What to produce — Pull out each line of the data that includes the word "none".

Exercise materials —
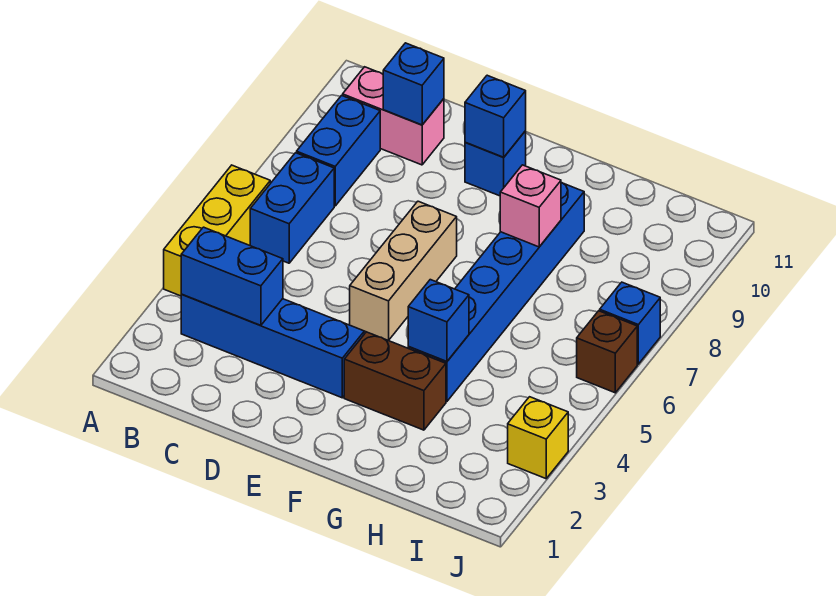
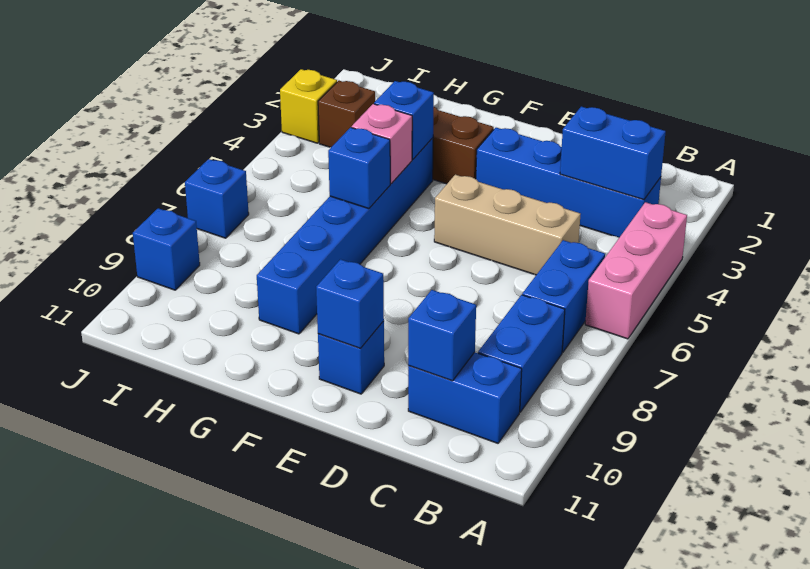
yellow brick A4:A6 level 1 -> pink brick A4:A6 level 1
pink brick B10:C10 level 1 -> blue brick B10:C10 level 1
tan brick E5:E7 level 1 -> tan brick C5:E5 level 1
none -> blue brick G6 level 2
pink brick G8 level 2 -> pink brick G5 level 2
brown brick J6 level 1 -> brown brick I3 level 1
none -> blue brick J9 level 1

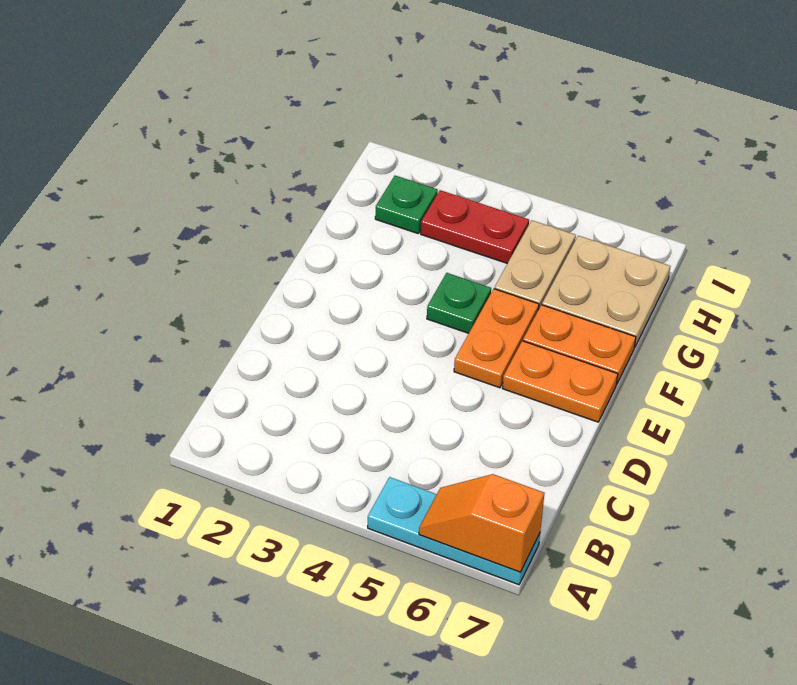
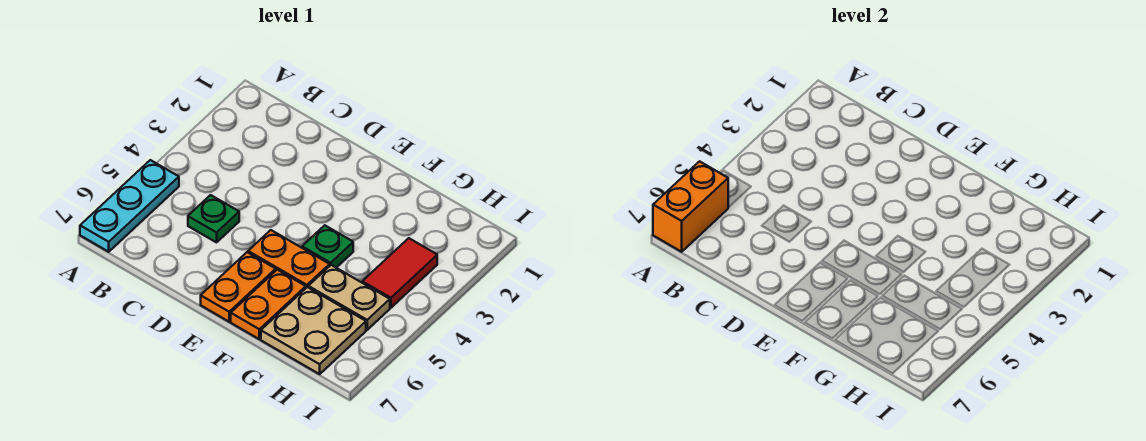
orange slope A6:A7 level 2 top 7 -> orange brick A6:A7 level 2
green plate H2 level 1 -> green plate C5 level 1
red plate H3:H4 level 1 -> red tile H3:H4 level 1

Exercise answer —
none -> blue brick G6 level 2
none -> blue brick J9 level 1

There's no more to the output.